====== Data shown

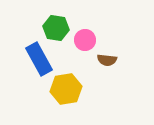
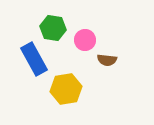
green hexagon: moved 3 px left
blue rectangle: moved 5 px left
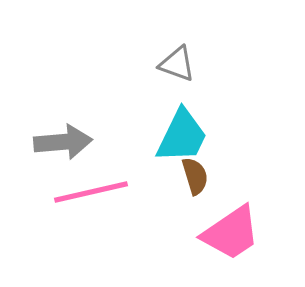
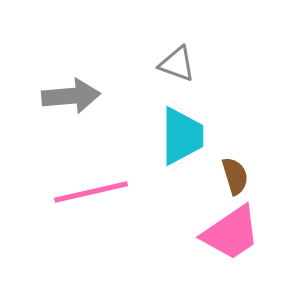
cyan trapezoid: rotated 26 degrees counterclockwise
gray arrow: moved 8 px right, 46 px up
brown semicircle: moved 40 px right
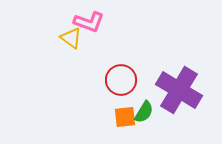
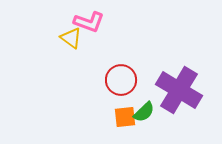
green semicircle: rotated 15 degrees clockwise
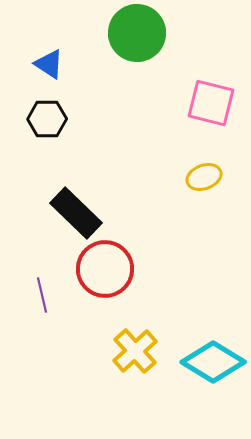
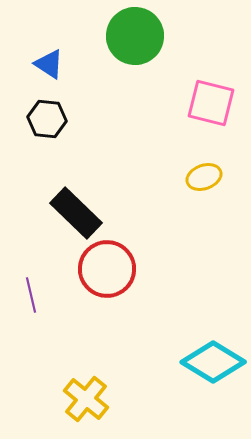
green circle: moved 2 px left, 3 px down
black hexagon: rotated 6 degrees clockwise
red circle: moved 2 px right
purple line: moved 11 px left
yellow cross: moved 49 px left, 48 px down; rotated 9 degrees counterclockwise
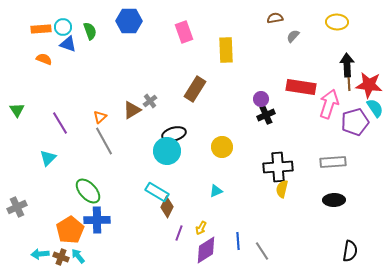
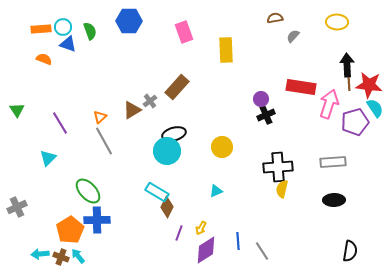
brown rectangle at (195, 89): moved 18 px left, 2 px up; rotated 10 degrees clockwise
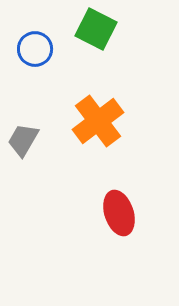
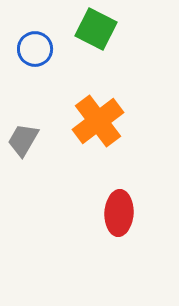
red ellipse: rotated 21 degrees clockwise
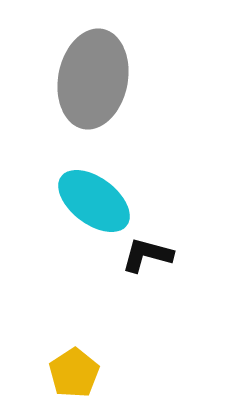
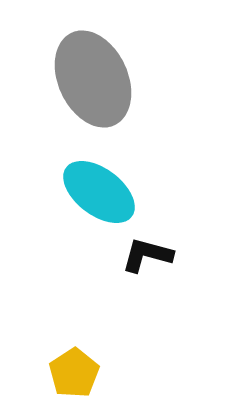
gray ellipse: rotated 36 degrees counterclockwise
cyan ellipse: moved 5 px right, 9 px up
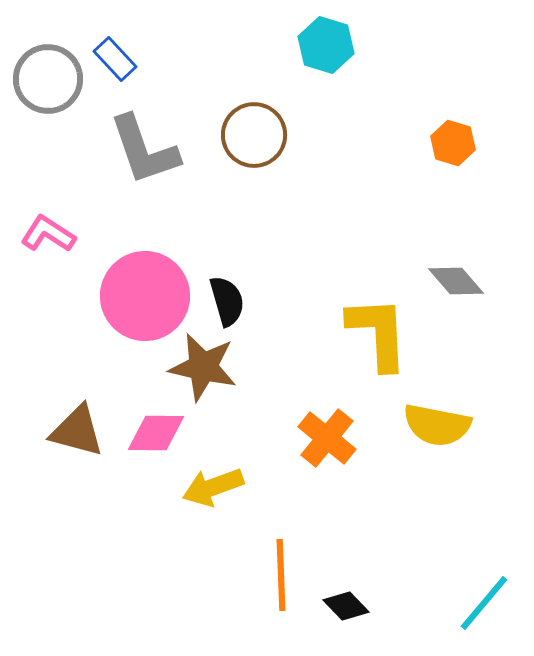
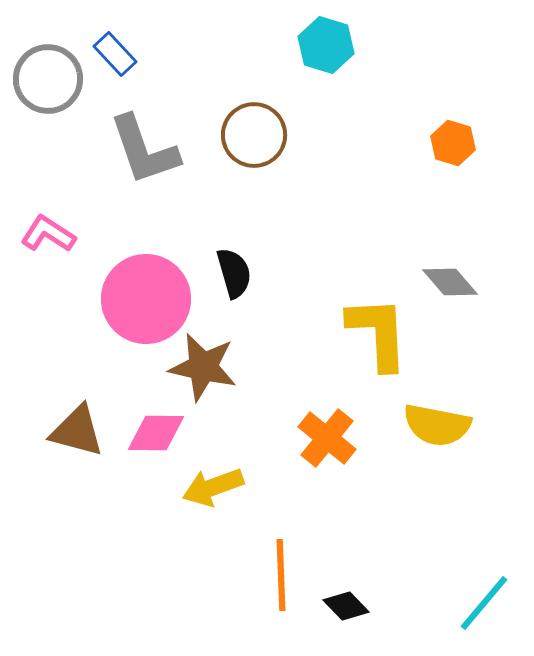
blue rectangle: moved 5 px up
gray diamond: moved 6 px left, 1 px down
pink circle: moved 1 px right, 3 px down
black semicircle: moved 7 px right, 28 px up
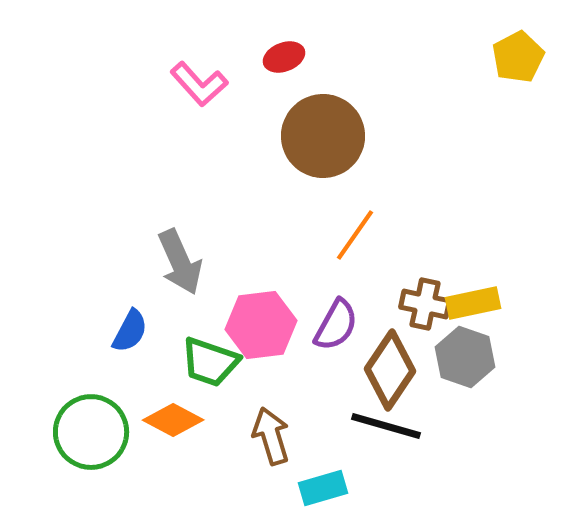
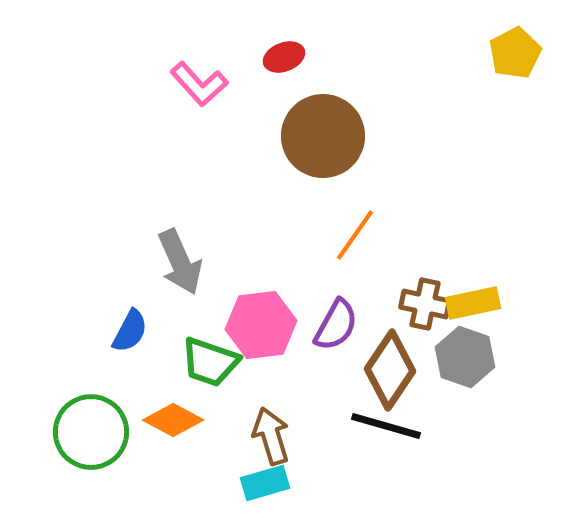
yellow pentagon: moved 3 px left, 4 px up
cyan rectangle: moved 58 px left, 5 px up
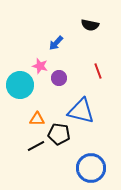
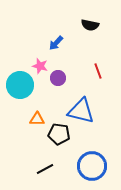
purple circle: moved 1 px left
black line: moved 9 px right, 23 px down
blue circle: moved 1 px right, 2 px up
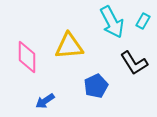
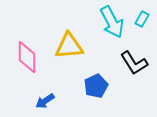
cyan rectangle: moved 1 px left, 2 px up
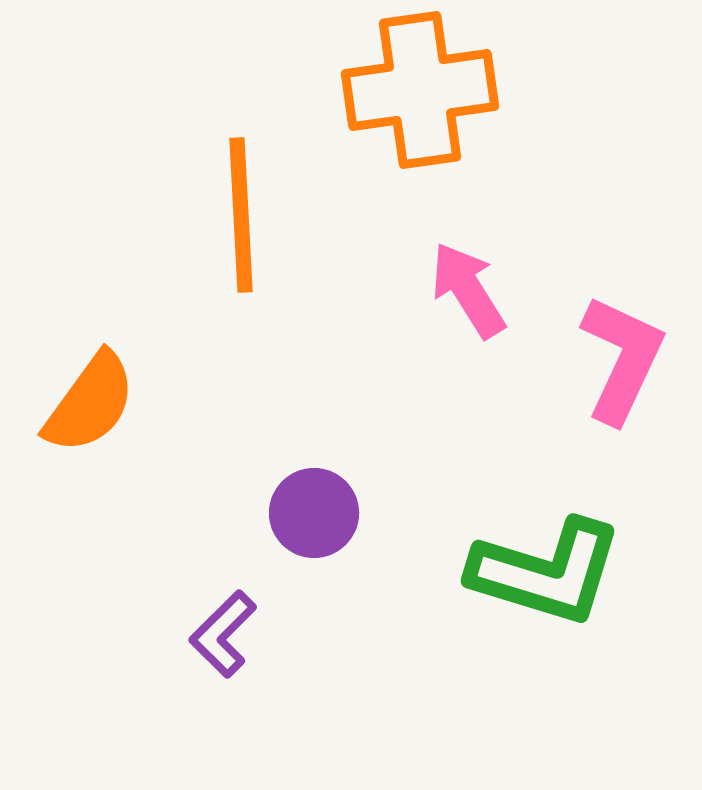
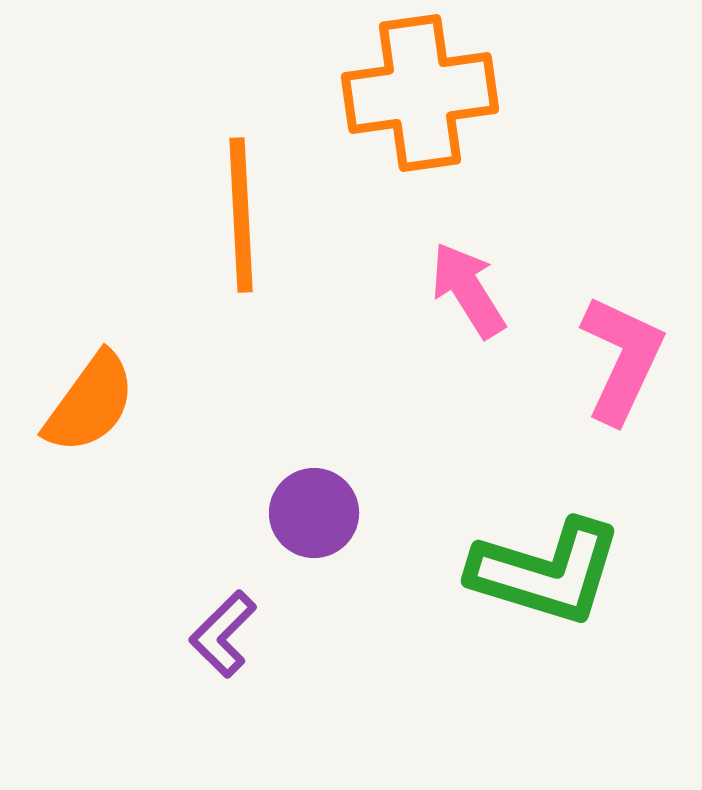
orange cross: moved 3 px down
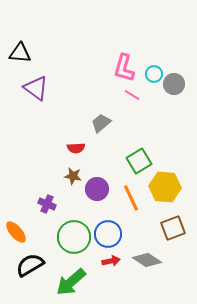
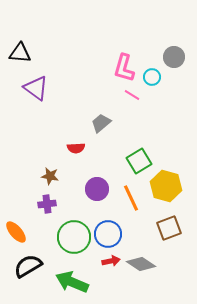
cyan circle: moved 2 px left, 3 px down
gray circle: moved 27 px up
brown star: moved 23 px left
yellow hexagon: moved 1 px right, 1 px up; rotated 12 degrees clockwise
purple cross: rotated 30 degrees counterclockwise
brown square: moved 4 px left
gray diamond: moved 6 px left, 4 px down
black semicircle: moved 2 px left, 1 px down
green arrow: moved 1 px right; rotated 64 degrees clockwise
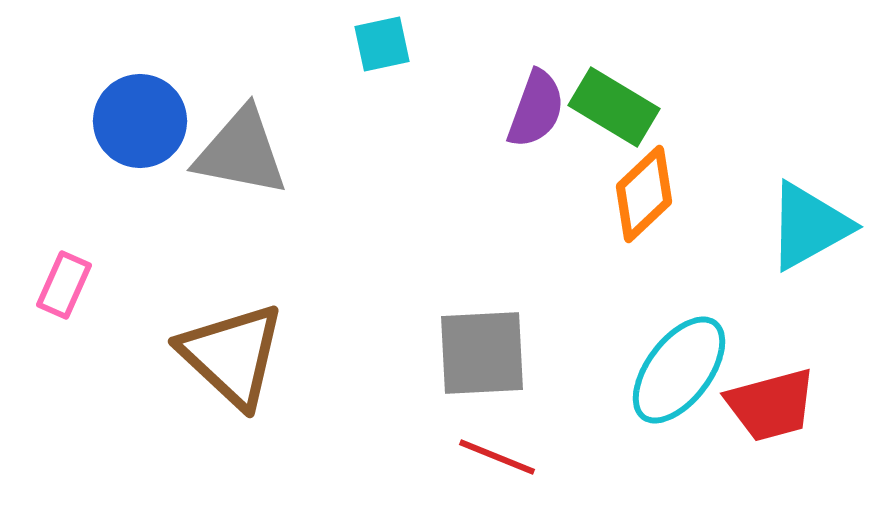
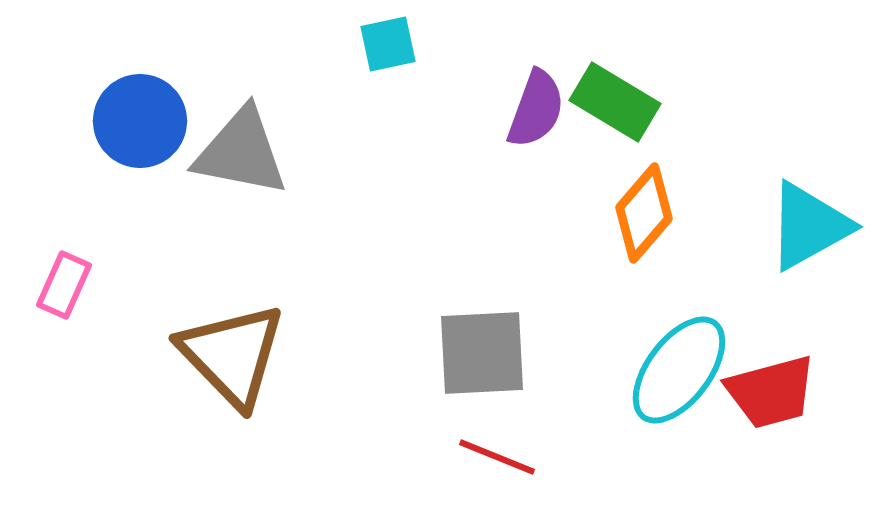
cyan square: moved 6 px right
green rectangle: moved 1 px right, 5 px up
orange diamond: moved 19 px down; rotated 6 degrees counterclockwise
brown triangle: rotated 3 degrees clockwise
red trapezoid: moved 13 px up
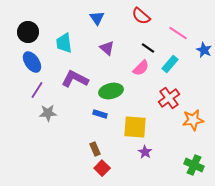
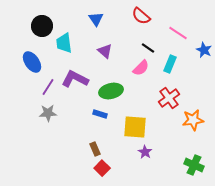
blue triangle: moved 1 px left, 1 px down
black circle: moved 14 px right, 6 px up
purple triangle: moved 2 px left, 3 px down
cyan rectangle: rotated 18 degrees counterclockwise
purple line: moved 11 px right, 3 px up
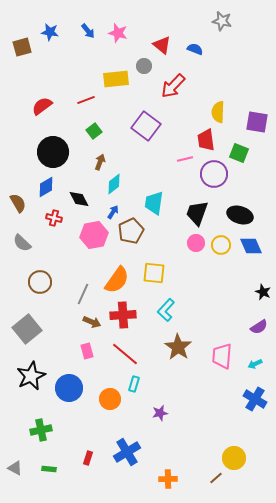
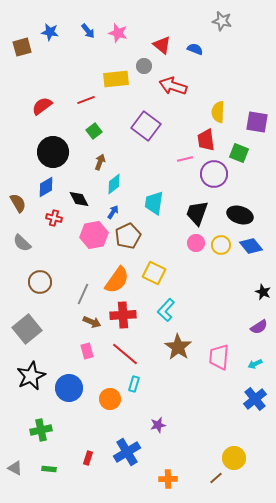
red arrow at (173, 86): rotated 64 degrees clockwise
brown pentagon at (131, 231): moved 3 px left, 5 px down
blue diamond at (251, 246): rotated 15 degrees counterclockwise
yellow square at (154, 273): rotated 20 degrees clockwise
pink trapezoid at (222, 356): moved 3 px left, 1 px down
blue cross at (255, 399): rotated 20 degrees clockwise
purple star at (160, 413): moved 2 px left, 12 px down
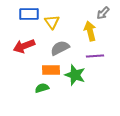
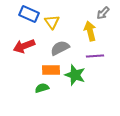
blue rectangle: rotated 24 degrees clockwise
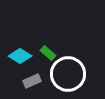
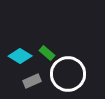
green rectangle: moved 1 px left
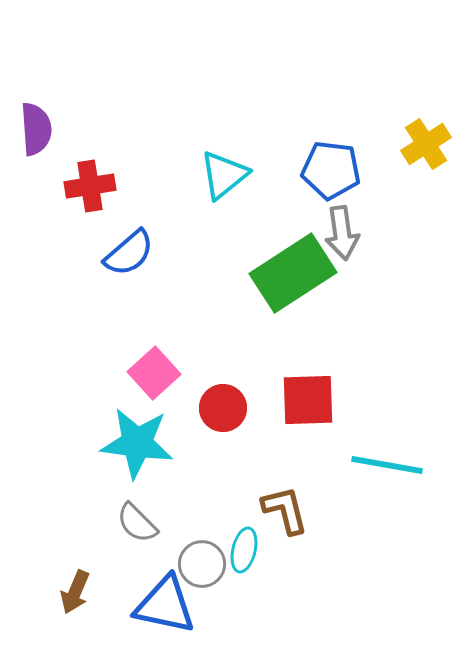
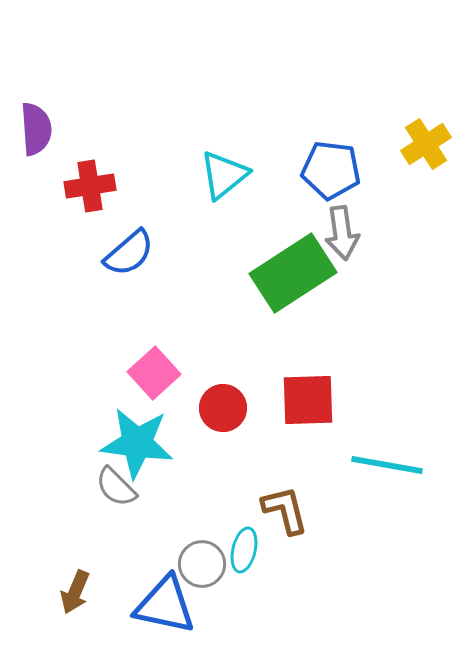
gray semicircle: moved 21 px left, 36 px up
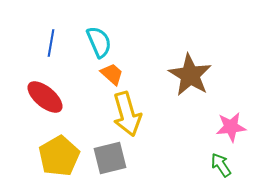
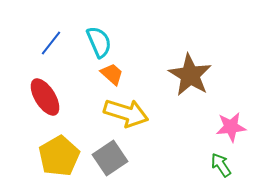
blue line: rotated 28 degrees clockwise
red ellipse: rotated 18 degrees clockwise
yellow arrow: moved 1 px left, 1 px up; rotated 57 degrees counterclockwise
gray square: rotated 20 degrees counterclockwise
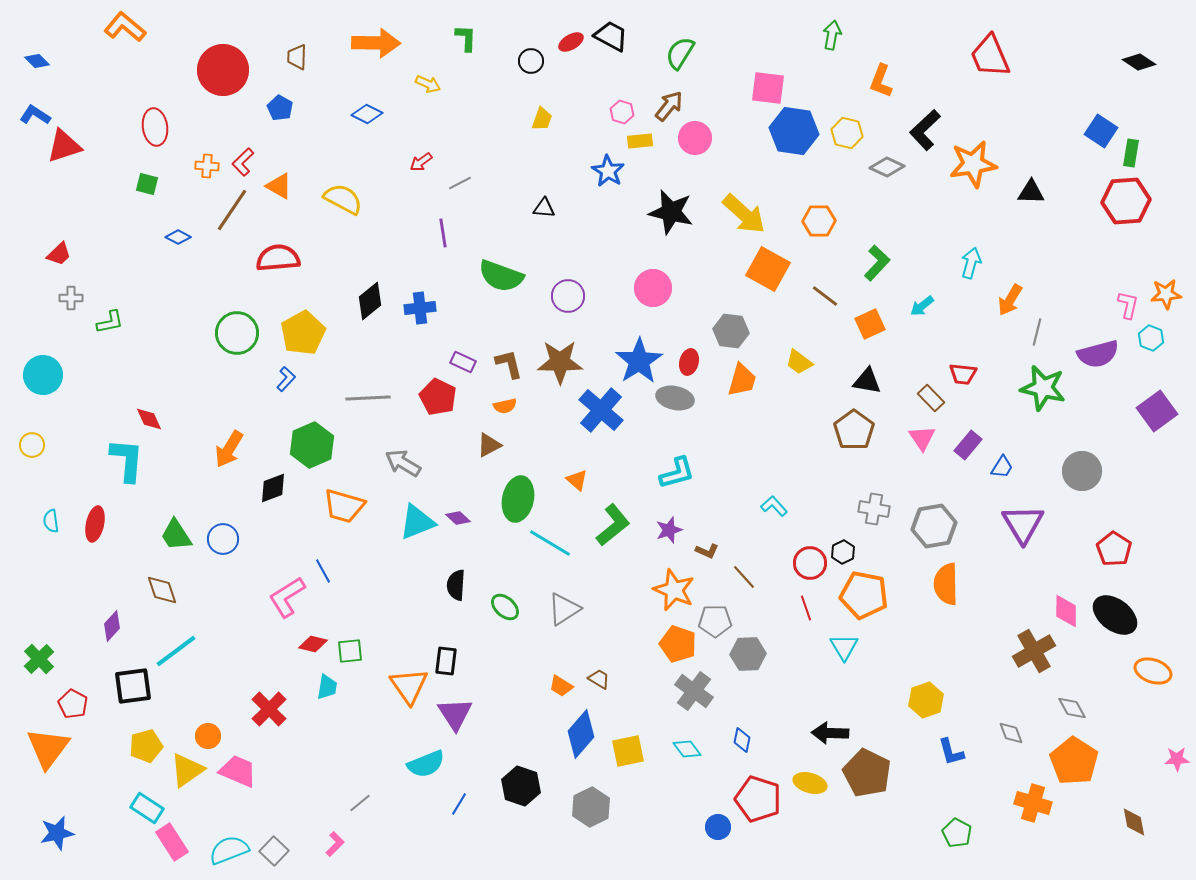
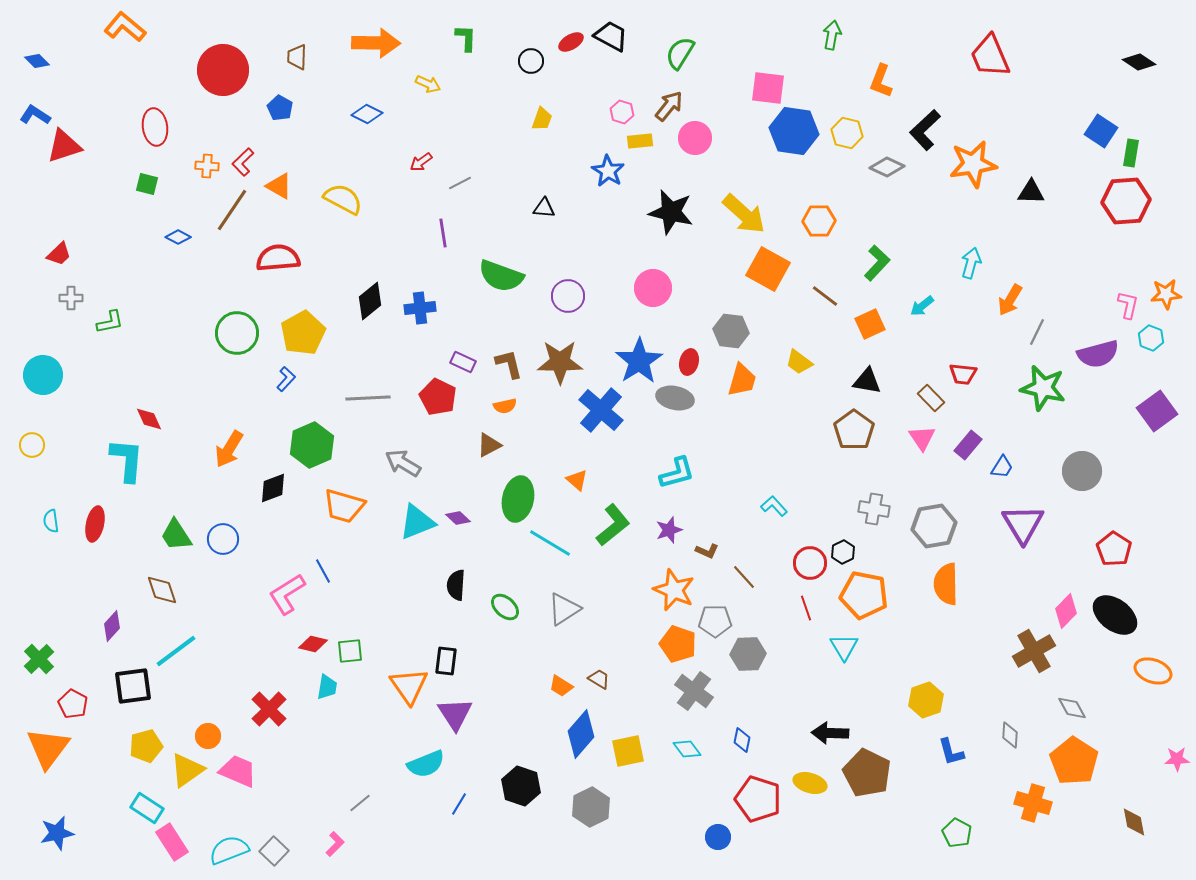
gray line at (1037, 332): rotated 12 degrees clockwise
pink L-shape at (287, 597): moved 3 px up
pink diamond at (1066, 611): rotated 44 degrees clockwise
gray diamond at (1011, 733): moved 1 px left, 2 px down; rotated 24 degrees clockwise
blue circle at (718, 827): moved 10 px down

============

:: Task to complete ::
Having found the line with "gray ellipse: rotated" and the line with "purple cross: rotated" in the material above, write out exactly those two and every line between, leaving the pictures out.

:: Result of the task ::
gray ellipse: rotated 36 degrees counterclockwise
cyan ellipse: moved 5 px right, 9 px up
blue rectangle: moved 5 px up
gray diamond: moved 6 px left, 1 px down
pink circle: moved 1 px right, 3 px down
black semicircle: moved 7 px right, 28 px up
yellow pentagon: moved 3 px left, 4 px up
cyan rectangle: moved 58 px left, 5 px up
purple circle: moved 1 px left
black line: moved 9 px right, 23 px down
blue circle: moved 1 px right, 2 px up
cyan rectangle: moved 1 px left, 2 px up
orange cross: moved 3 px down
cyan circle: moved 2 px left, 3 px down
gray circle: moved 27 px up
brown star: moved 23 px left
yellow hexagon: moved 1 px right, 1 px up; rotated 12 degrees clockwise
purple cross: rotated 30 degrees counterclockwise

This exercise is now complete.